**Directions**
Write out, without any change, the lines in the material below that run from the line with "none -> cyan brick I10 level 1" through the line with "none -> red brick E4:E5 level 1", both included.

****************

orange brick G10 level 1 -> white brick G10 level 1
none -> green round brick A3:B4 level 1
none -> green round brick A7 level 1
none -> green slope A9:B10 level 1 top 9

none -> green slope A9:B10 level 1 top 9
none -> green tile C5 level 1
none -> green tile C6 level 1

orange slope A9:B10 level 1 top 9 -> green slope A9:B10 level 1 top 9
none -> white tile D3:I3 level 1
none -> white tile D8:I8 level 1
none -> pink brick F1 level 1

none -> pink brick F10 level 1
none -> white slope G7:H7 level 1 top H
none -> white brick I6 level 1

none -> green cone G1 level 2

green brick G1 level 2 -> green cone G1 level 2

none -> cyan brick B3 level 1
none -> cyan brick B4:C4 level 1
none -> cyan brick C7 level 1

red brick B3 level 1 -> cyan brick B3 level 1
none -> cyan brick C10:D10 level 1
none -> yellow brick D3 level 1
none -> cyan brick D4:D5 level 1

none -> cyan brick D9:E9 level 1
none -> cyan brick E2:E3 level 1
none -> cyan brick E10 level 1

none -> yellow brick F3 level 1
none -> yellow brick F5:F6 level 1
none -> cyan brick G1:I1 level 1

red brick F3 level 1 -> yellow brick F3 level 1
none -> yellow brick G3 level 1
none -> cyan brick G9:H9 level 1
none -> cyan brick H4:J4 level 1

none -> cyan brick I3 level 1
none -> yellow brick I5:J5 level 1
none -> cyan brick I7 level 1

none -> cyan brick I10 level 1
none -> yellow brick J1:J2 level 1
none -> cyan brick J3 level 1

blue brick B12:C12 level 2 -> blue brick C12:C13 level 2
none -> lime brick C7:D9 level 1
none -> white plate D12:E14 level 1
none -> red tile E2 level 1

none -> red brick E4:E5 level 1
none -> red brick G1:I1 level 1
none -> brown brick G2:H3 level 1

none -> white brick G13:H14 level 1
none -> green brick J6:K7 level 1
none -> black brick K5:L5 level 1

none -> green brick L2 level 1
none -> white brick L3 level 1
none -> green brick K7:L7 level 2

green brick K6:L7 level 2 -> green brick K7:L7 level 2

****************

**Response for this exercise**
none -> cyan brick I10 level 1
none -> yellow brick J1:J2 level 1
none -> cyan brick J3 level 1

blue brick B12:C12 level 2 -> blue brick C12:C13 level 2
none -> lime brick C7:D9 level 1
none -> white plate D12:E14 level 1
none -> red tile E2 level 1

none -> red brick E4:E5 level 1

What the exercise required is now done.